Data for review:

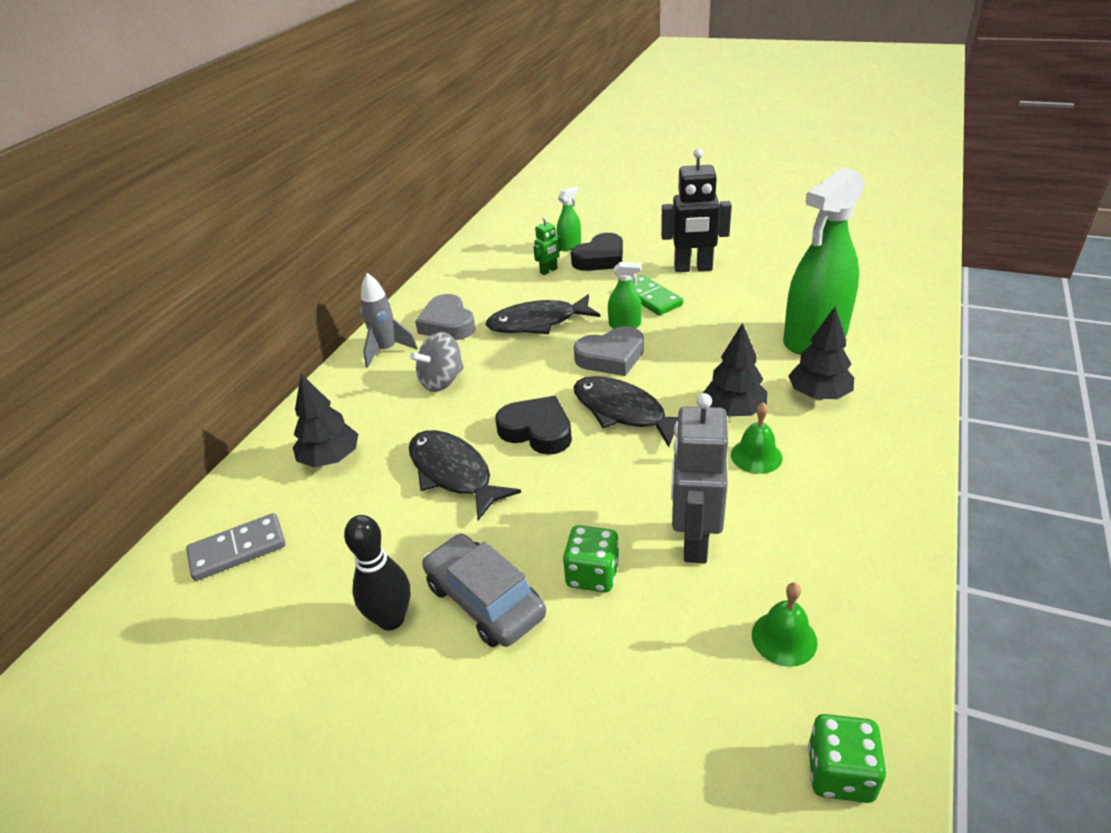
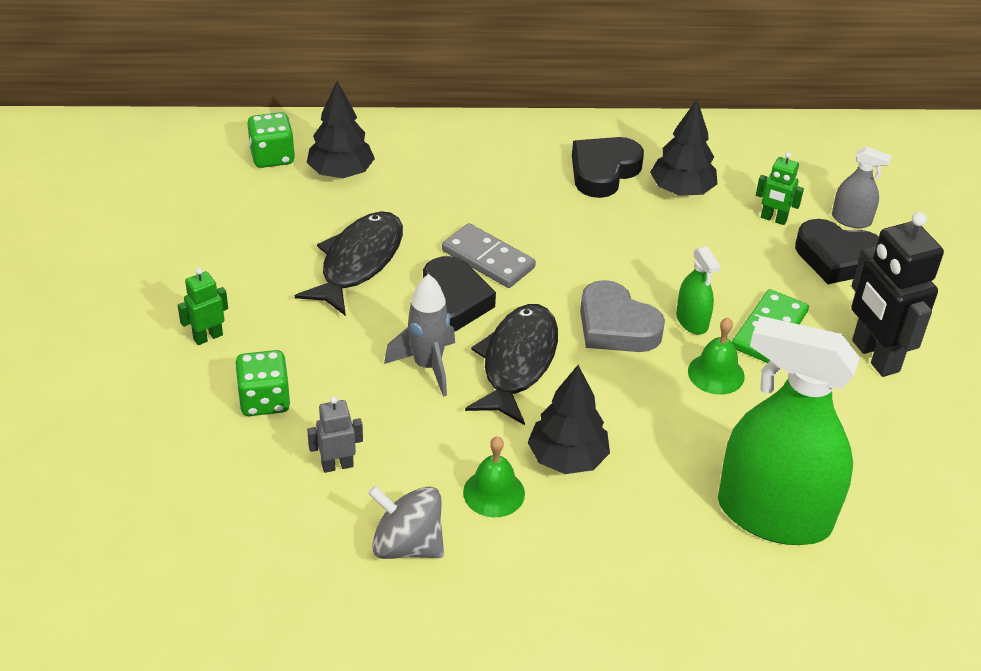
camera: 60 degrees right, 5 degrees up
grey domino [186,513,286,581] -> grey domino moved to [442,223,536,288]
black bowling pin [344,515,410,630] -> none
grey rocket [361,273,418,368] -> grey rocket moved to [384,274,455,397]
grey spinning top [410,332,464,392] -> grey spinning top moved to [368,486,444,559]
grey heart [415,294,476,340] -> black heart [572,137,644,198]
grey car [422,534,546,647] -> green robot [178,268,228,345]
black fish [486,294,600,334] -> none
green spray bottle [557,187,581,251] -> grey spray bottle [832,146,892,228]
grey robot [671,393,728,563] -> grey robot [307,396,363,473], size x0.49
green bell [752,583,818,667] -> green bell moved to [688,318,745,395]
black tree [788,307,854,399] -> black tree moved to [650,100,717,196]
green dice [808,714,887,803] -> green dice moved to [247,112,295,168]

Goal of the exercise: Look back at the data above. Transcribe exactly the lines starting at the line that contains "grey domino [186,513,286,581]" and ending at the line that contains "grey spinning top [410,332,464,392]".

Answer section:
grey domino [186,513,286,581] -> grey domino moved to [442,223,536,288]
black bowling pin [344,515,410,630] -> none
grey rocket [361,273,418,368] -> grey rocket moved to [384,274,455,397]
grey spinning top [410,332,464,392] -> grey spinning top moved to [368,486,444,559]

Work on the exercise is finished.